=== Section Start ===

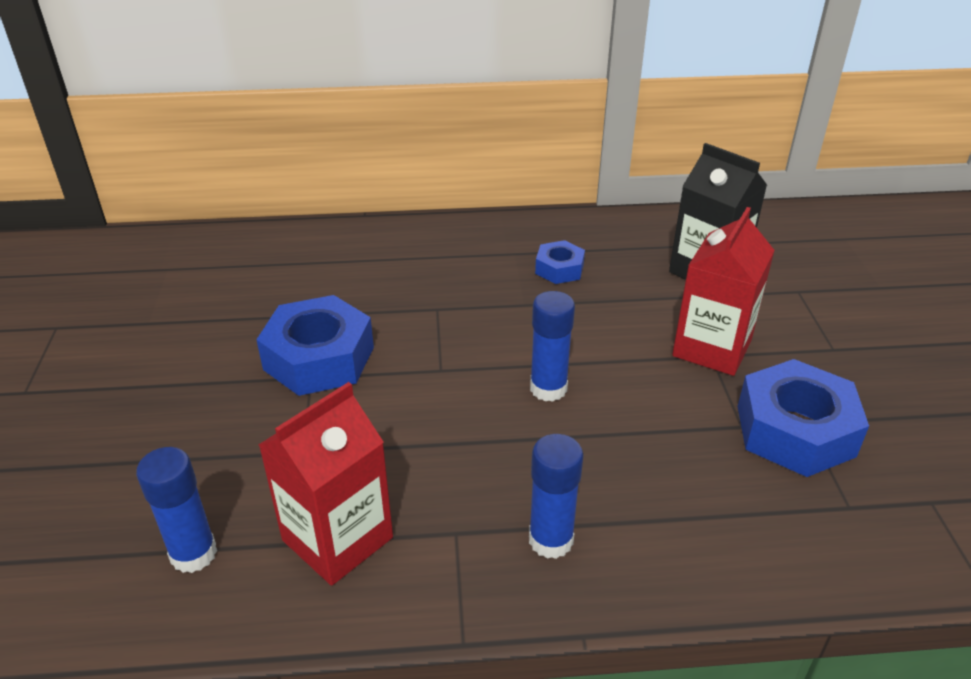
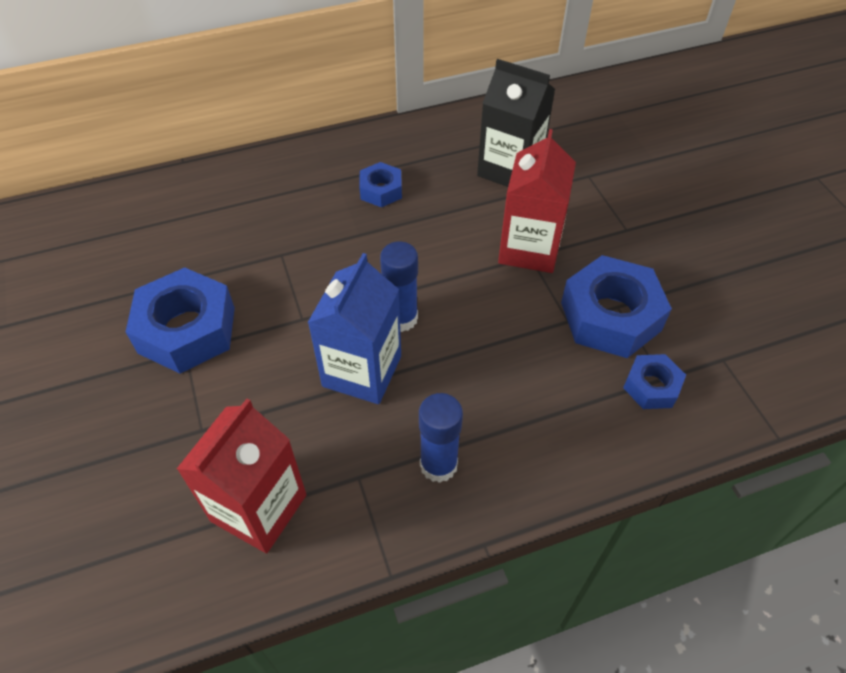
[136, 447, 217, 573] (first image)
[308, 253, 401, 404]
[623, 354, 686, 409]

=== Section End ===
=== Section Start ===

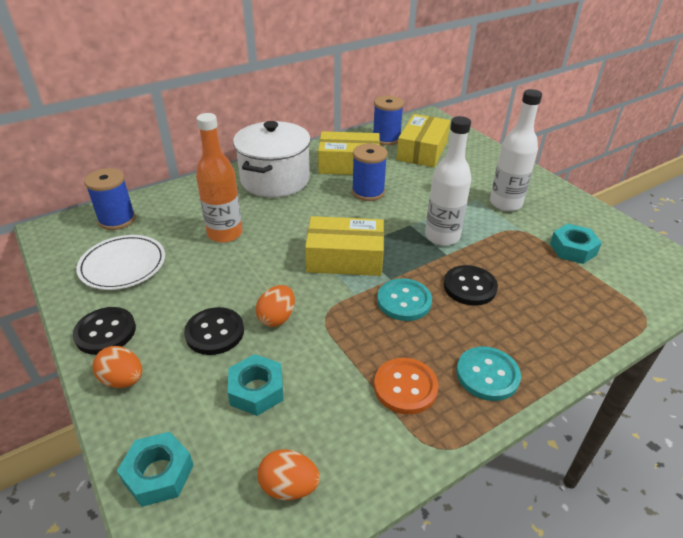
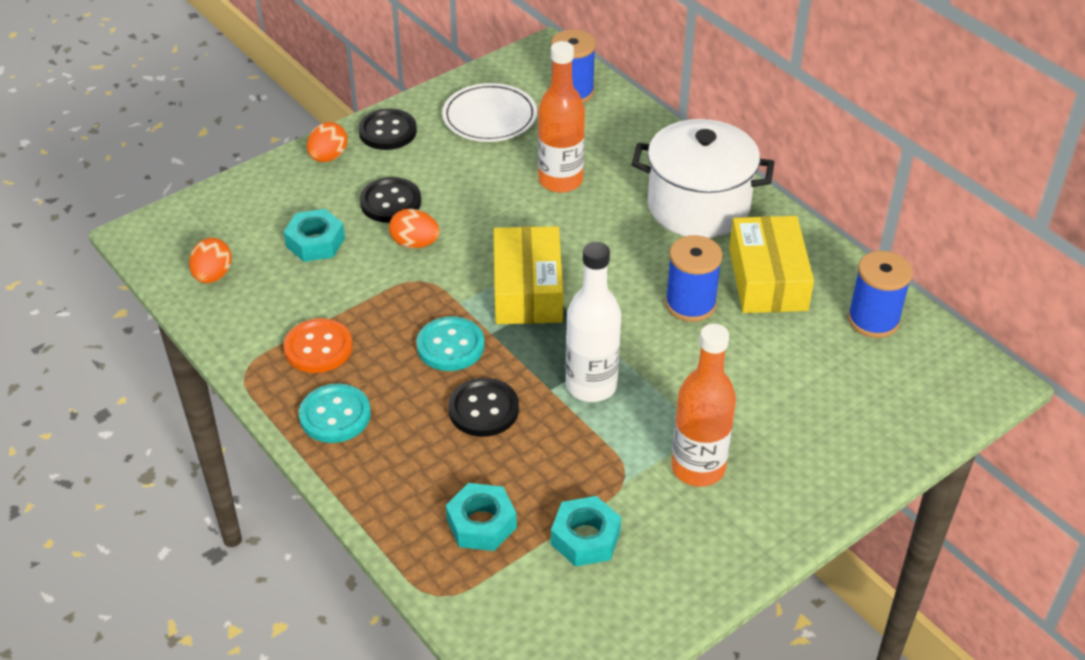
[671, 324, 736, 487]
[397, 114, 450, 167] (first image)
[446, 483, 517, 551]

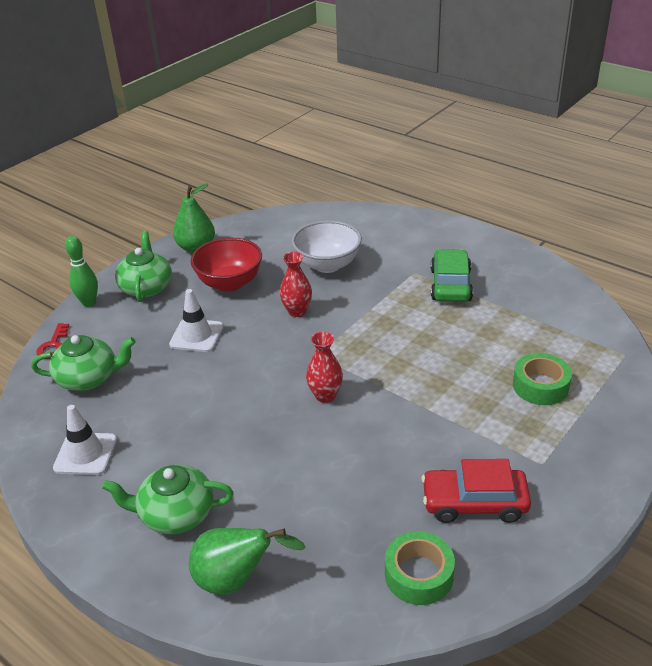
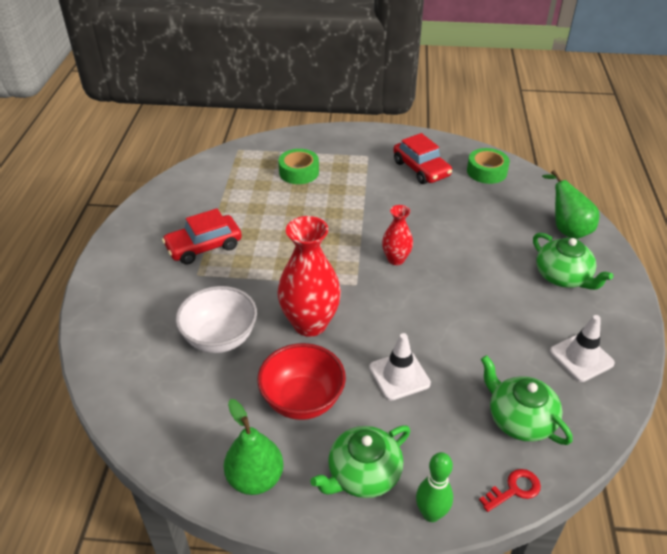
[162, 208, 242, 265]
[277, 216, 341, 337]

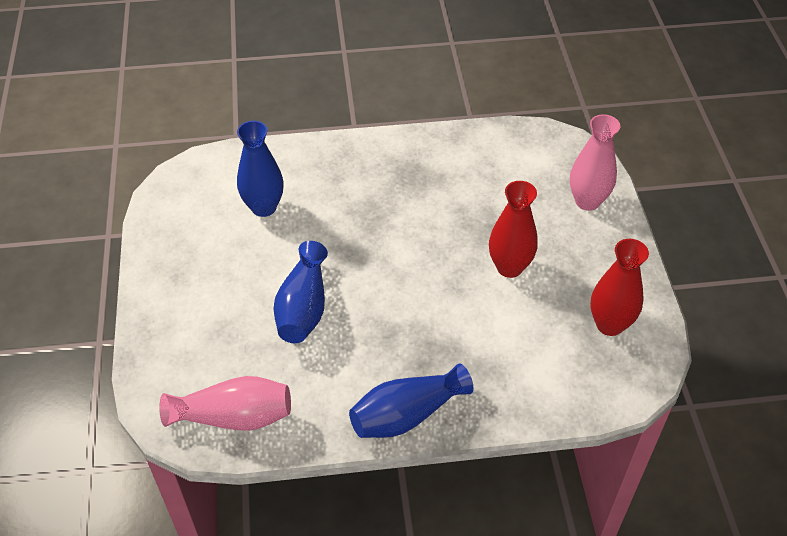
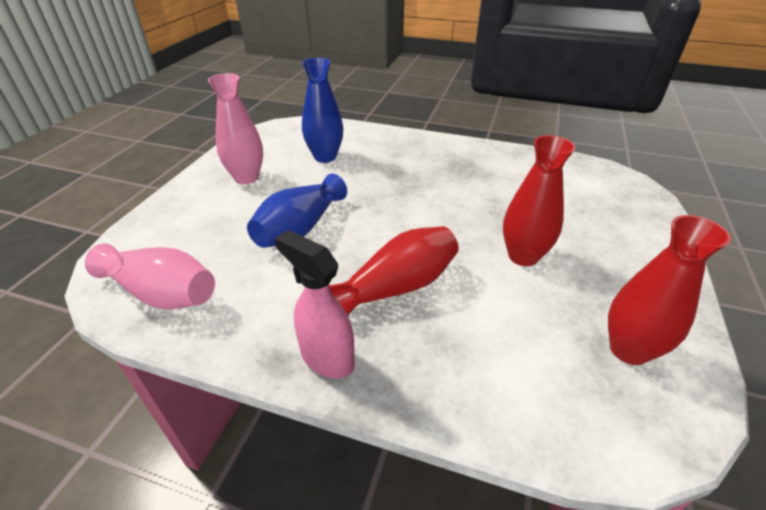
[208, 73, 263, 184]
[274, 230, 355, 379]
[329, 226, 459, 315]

=== Section End ===
=== Section Start ===

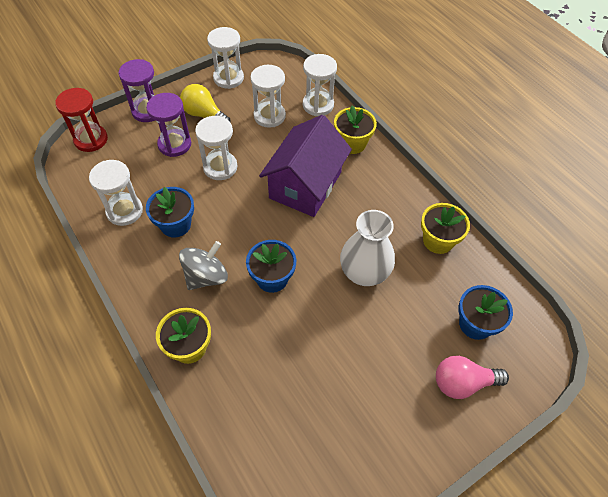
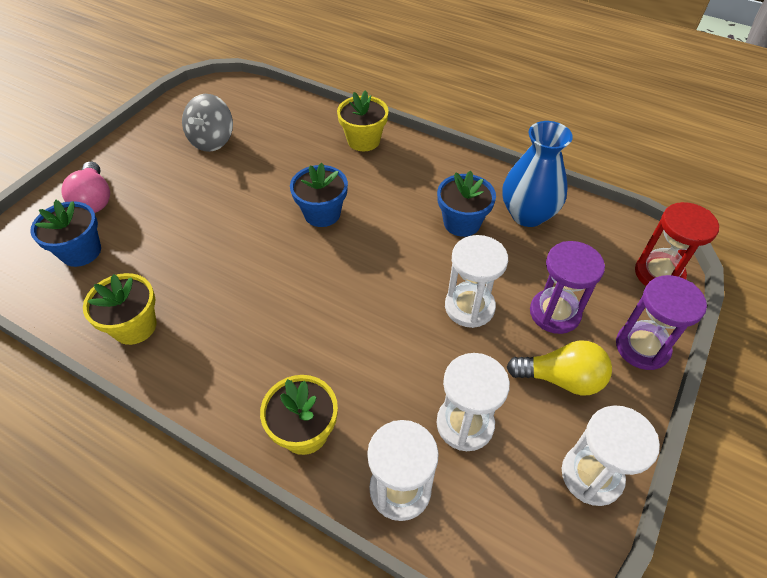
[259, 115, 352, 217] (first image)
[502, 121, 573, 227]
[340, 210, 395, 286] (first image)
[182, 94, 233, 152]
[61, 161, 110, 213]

=== Section End ===

Would you transcribe the lines above exactly, going from the line bearing "[671, 324, 736, 487]" through the line bearing "[329, 226, 459, 315]", and drop the pictures from the copy?

[671, 324, 736, 487]
[397, 114, 450, 167] (first image)
[446, 483, 517, 551]

[162, 208, 242, 265]
[277, 216, 341, 337]

[208, 73, 263, 184]
[274, 230, 355, 379]
[329, 226, 459, 315]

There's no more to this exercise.